* START Excerpted data *

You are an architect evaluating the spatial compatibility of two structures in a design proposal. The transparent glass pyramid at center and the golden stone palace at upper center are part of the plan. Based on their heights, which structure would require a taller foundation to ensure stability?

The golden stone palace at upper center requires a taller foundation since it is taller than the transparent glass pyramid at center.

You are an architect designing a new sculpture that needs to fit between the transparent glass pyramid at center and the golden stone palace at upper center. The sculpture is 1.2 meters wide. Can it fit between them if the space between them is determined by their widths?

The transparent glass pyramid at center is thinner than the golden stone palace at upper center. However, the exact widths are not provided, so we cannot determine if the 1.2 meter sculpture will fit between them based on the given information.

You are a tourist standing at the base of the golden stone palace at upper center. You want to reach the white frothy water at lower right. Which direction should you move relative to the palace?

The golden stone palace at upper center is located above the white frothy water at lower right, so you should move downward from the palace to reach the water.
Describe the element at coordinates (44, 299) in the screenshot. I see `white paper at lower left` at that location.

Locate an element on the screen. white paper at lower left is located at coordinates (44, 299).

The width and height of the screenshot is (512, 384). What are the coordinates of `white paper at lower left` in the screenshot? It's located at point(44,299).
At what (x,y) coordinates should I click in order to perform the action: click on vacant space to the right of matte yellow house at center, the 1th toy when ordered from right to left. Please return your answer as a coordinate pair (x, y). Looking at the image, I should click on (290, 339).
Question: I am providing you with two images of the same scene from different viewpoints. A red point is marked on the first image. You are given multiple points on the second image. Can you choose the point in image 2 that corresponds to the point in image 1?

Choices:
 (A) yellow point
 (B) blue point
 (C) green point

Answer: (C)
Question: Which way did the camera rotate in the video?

* END Excerpted data *

Reproduce the rows between the lines holding "You are an architect designing" and "Question: I am", inclusive, replacing "sculpture" with "statue" and changing nothing else.

You are an architect designing a new statue that needs to fit between the transparent glass pyramid at center and the golden stone palace at upper center. The statue is 1.2 meters wide. Can it fit between them if the space between them is determined by their widths?

The transparent glass pyramid at center is thinner than the golden stone palace at upper center. However, the exact widths are not provided, so we cannot determine if the 1.2 meter statue will fit between them based on the given information.

You are a tourist standing at the base of the golden stone palace at upper center. You want to reach the white frothy water at lower right. Which direction should you move relative to the palace?

The golden stone palace at upper center is located above the white frothy water at lower right, so you should move downward from the palace to reach the water.
Describe the element at coordinates (44, 299) in the screenshot. I see `white paper at lower left` at that location.

Locate an element on the screen. white paper at lower left is located at coordinates (44, 299).

The width and height of the screenshot is (512, 384). What are the coordinates of `white paper at lower left` in the screenshot? It's located at point(44,299).
At what (x,y) coordinates should I click in order to perform the action: click on vacant space to the right of matte yellow house at center, the 1th toy when ordered from right to left. Please return your answer as a coordinate pair (x, y). Looking at the image, I should click on (290, 339).
Question: I am providing you with two images of the same scene from different viewpoints. A red point is marked on the first image. You are given multiple points on the second image. Can you choose the point in image 2 that corresponds to the point in image 1?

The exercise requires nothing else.